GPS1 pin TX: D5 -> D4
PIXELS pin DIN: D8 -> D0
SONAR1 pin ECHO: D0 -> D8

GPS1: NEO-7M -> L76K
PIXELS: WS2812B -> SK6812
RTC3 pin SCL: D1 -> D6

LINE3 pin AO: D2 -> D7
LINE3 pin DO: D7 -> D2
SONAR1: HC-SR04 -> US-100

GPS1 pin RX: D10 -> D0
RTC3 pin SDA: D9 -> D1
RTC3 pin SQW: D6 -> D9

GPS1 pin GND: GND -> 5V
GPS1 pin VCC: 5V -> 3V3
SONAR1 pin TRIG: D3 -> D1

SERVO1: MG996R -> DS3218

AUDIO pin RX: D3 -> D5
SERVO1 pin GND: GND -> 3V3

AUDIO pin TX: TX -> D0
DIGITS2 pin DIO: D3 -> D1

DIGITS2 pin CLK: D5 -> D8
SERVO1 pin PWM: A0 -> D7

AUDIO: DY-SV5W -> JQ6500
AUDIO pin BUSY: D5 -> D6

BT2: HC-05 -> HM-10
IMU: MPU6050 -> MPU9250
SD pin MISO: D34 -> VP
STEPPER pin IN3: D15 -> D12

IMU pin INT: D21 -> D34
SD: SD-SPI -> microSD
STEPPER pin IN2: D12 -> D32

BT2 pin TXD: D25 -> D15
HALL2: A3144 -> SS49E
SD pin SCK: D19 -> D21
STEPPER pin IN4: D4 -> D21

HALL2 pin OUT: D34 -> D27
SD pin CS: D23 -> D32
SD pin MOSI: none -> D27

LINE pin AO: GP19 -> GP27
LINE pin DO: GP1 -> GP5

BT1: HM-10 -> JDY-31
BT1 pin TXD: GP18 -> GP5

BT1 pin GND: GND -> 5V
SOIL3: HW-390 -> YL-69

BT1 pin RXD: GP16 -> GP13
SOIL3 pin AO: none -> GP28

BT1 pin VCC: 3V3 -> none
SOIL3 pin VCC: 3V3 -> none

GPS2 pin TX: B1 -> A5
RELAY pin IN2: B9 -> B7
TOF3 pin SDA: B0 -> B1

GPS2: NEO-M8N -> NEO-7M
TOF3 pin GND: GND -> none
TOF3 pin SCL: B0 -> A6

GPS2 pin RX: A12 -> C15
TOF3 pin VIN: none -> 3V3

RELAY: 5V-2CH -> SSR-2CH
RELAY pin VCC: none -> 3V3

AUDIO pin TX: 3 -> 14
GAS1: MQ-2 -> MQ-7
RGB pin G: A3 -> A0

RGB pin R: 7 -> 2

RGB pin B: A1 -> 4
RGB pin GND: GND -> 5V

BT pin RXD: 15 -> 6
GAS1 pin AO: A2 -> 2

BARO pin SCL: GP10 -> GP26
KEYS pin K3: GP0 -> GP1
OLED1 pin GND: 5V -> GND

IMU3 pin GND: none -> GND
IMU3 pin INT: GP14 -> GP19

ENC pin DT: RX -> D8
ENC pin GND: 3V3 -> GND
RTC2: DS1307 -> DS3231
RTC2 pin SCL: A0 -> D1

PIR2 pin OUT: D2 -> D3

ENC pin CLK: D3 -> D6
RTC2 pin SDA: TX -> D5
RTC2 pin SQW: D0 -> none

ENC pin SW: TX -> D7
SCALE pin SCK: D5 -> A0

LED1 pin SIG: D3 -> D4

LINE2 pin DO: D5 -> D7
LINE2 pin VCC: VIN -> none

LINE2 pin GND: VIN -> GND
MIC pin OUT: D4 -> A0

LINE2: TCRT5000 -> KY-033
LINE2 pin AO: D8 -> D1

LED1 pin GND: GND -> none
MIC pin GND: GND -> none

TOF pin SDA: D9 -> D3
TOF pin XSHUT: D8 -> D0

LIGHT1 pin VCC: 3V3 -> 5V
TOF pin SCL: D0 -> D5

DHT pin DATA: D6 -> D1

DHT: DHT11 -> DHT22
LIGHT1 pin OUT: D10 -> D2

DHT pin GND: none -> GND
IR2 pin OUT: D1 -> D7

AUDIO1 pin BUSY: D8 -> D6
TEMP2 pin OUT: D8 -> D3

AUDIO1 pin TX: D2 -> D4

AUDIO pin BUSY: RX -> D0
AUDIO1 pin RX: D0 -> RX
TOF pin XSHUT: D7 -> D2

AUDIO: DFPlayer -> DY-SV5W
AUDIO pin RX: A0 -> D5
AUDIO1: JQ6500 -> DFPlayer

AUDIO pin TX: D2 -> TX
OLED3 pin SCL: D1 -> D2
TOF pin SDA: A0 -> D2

□ □ □ □

» Directions for this task:
Collect every line above that contains the word "XSHUT".

» Problem solution:
TOF pin XSHUT: D8 -> D0
TOF pin XSHUT: D7 -> D2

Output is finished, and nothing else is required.